Data taken from a collection
--------

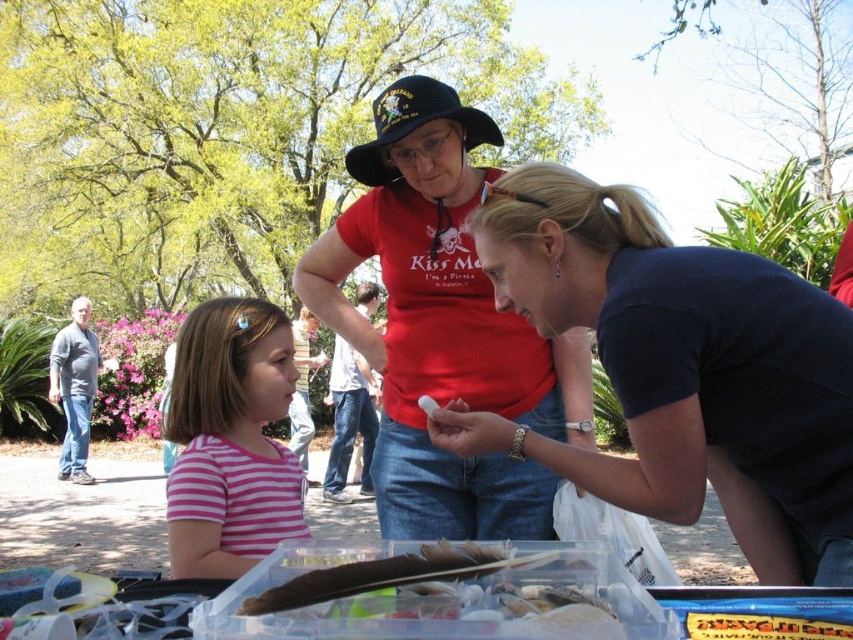
Question: Is pink striped shirt at center smaller than gray cotton shirt at left?

Choices:
 (A) no
 (B) yes

Answer: (B)

Question: Which of these objects is positioned closest to the matte red shirt at center?

Choices:
 (A) black fabric baseball hat at center
 (B) pink striped shirt at center
 (C) dark blue shirt at center
 (D) gray cotton shirt at left

Answer: (A)

Question: Does dark blue shirt at center appear under black fabric baseball hat at center?

Choices:
 (A) no
 (B) yes

Answer: (B)

Question: Which object is farther from the camera taking this photo?

Choices:
 (A) gray cotton shirt at left
 (B) matte red shirt at center
 (C) black fabric baseball hat at center

Answer: (A)

Question: Which point is closer to the camera?

Choices:
 (A) (67, 376)
 (B) (456, 337)

Answer: (B)

Question: Does dark blue shirt at center come in front of matte red shirt at center?

Choices:
 (A) yes
 (B) no

Answer: (A)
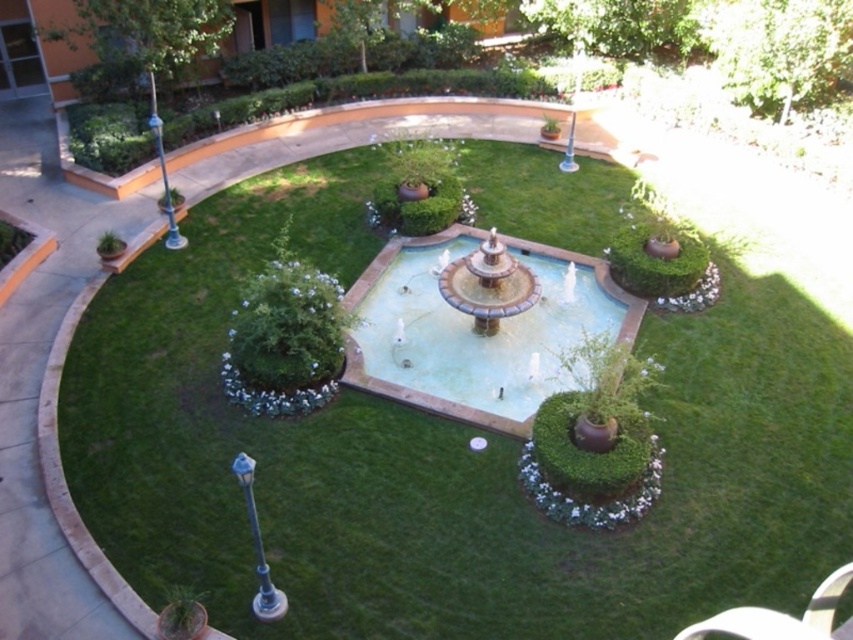
Question: Is green grass at center below smooth stone fountain at center?

Choices:
 (A) yes
 (B) no

Answer: (A)

Question: Among these objects, which one is farthest from the camera?

Choices:
 (A) smooth stone fountain at center
 (B) green grass at center

Answer: (A)

Question: Can you confirm if green grass at center is positioned to the left of smooth stone fountain at center?

Choices:
 (A) no
 (B) yes

Answer: (B)

Question: Can you confirm if green grass at center is bigger than smooth stone fountain at center?

Choices:
 (A) no
 (B) yes

Answer: (B)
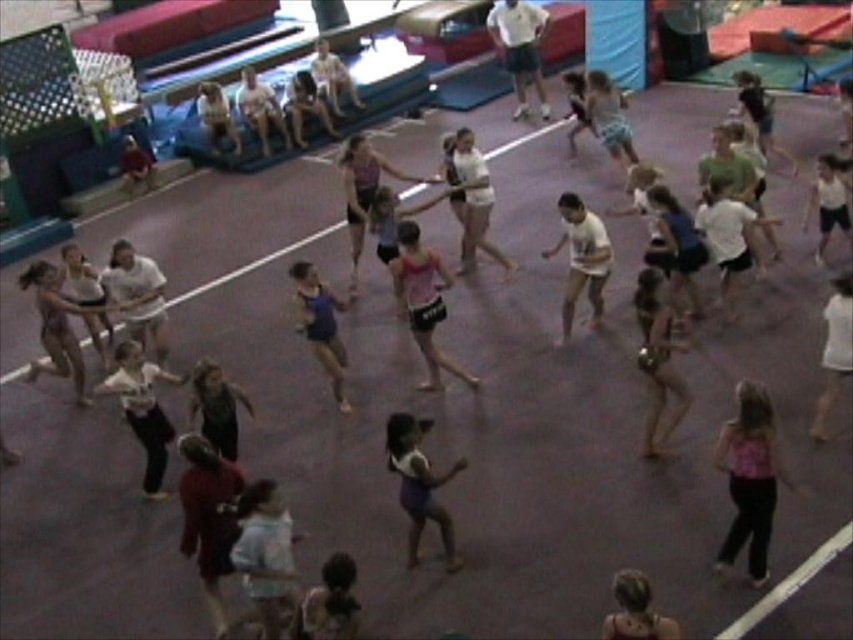
Can you confirm if pink fabric top at lower right is positioned to the left of matte blue tank top at center?

In fact, pink fabric top at lower right is to the right of matte blue tank top at center.

Who is more distant from viewer, (758,483) or (310,278)?

The point (310,278) is behind.

Where is `pink fabric top at lower right`? This screenshot has height=640, width=853. pink fabric top at lower right is located at coordinates (750, 477).

Between light blue fabric at center and white matte shirt at center, which one is positioned lower?

light blue fabric at center

From the picture: Does light blue fabric at center appear under white matte shirt at center?

Correct, light blue fabric at center is located below white matte shirt at center.

Between point (279, 515) and point (590, 212), which one is positioned in front?

Positioned in front is point (279, 515).

In order to click on light blue fabric at center in this screenshot , I will do `click(265, 554)`.

Between white matte shirt at center and matte blue tank top at center, which one is positioned lower?

matte blue tank top at center is below.

Is white matte shirt at center to the right of matte blue tank top at center from the viewer's perspective?

Yes, white matte shirt at center is to the right of matte blue tank top at center.

Who is more distant from viewer, (570, 333) or (309, 278)?

The point (570, 333) is behind.

In order to click on white matte shirt at center in this screenshot , I will do `click(581, 259)`.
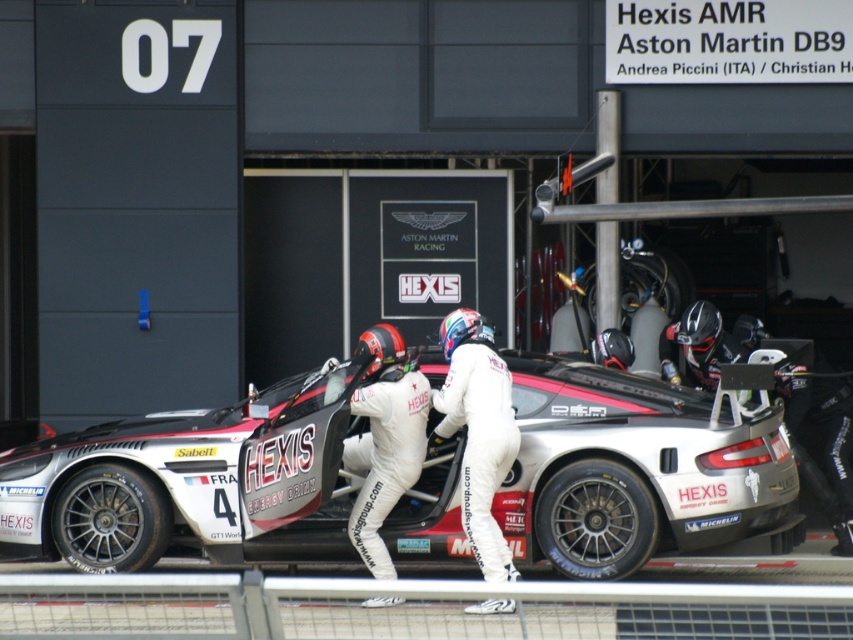
Can you confirm if white matte sports car at center is positioned to the right of white smooth suit at center?

Incorrect, white matte sports car at center is not on the right side of white smooth suit at center.

Which is in front, point (244, 544) or point (512, 451)?

Positioned in front is point (512, 451).

Locate an element on the screen. white matte sports car at center is located at coordinates (635, 470).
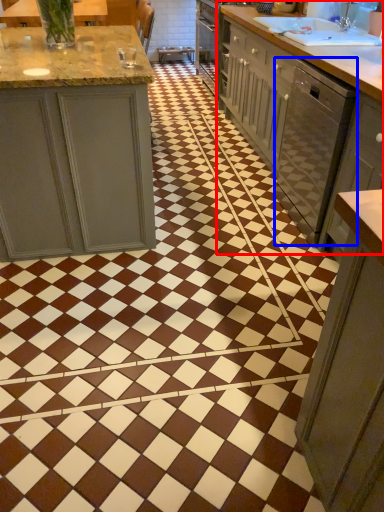
Question: Which of the following is the farthest to the observer, countertop (highlighted by a red box) or dish washer (highlighted by a blue box)?

Choices:
 (A) countertop
 (B) dish washer

Answer: (A)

--------

Copy out all of the material above word for word, omitting the pictures.

▶ _Answer for the task_:
Question: Is pink striped shirt at center smaller than gray cotton shirt at left?

Choices:
 (A) no
 (B) yes

Answer: (B)

Question: Which of these objects is positioned closest to the matte red shirt at center?

Choices:
 (A) black fabric baseball hat at center
 (B) pink striped shirt at center
 (C) dark blue shirt at center
 (D) gray cotton shirt at left

Answer: (A)

Question: Does dark blue shirt at center appear under black fabric baseball hat at center?

Choices:
 (A) no
 (B) yes

Answer: (B)

Question: Which object is farther from the camera taking this photo?

Choices:
 (A) gray cotton shirt at left
 (B) matte red shirt at center
 (C) black fabric baseball hat at center

Answer: (A)

Question: Which point is closer to the camera?

Choices:
 (A) (67, 376)
 (B) (456, 337)

Answer: (B)

Question: Does dark blue shirt at center come in front of matte red shirt at center?

Choices:
 (A) yes
 (B) no

Answer: (A)
Question: Is green grass at center below smooth stone fountain at center?

Choices:
 (A) yes
 (B) no

Answer: (A)

Question: Among these objects, which one is farthest from the camera?

Choices:
 (A) smooth stone fountain at center
 (B) green grass at center

Answer: (A)

Question: Can you confirm if green grass at center is positioned to the left of smooth stone fountain at center?

Choices:
 (A) no
 (B) yes

Answer: (B)

Question: Can you confirm if green grass at center is bigger than smooth stone fountain at center?

Choices:
 (A) no
 (B) yes

Answer: (B)
Can you confirm if pink fabric top at lower right is positioned to the left of matte blue tank top at center?

In fact, pink fabric top at lower right is to the right of matte blue tank top at center.

Who is more distant from viewer, (758,483) or (310,278)?

The point (310,278) is behind.

Where is `pink fabric top at lower right`? This screenshot has height=640, width=853. pink fabric top at lower right is located at coordinates (750, 477).

Between light blue fabric at center and white matte shirt at center, which one is positioned lower?

light blue fabric at center

From the picture: Does light blue fabric at center appear under white matte shirt at center?

Correct, light blue fabric at center is located below white matte shirt at center.

Between point (279, 515) and point (590, 212), which one is positioned in front?

Positioned in front is point (279, 515).

In order to click on light blue fabric at center in this screenshot , I will do `click(265, 554)`.

Between white matte shirt at center and matte blue tank top at center, which one is positioned lower?

matte blue tank top at center is below.

Is white matte shirt at center to the right of matte blue tank top at center from the viewer's perspective?

Yes, white matte shirt at center is to the right of matte blue tank top at center.

Who is more distant from viewer, (570, 333) or (309, 278)?

The point (570, 333) is behind.

In order to click on white matte shirt at center in this screenshot , I will do `click(581, 259)`.
Can you confirm if white matte sports car at center is positioned to the right of white smooth suit at center?

Incorrect, white matte sports car at center is not on the right side of white smooth suit at center.

Which is in front, point (244, 544) or point (512, 451)?

Positioned in front is point (512, 451).

Locate an element on the screen. white matte sports car at center is located at coordinates (635, 470).
Question: Which of the following is the farthest to the observer, countertop (highlighted by a red box) or dish washer (highlighted by a blue box)?

Choices:
 (A) countertop
 (B) dish washer

Answer: (A)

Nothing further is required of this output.